WHAT IS BEING ASKED - From the line holding "grey house: 2 -> 4" to the final line of the entries, set down each line exactly, including both, and nothing more.

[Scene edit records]
○ ○ ○ ○ ○ ○ ○
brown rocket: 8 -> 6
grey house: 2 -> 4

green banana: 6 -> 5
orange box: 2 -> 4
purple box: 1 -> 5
○ ○ ○ ○ ○ ○ ○
WRITTEN ANSWER -
grey house: 2 -> 4

green banana: 6 -> 5
orange box: 2 -> 4
purple box: 1 -> 5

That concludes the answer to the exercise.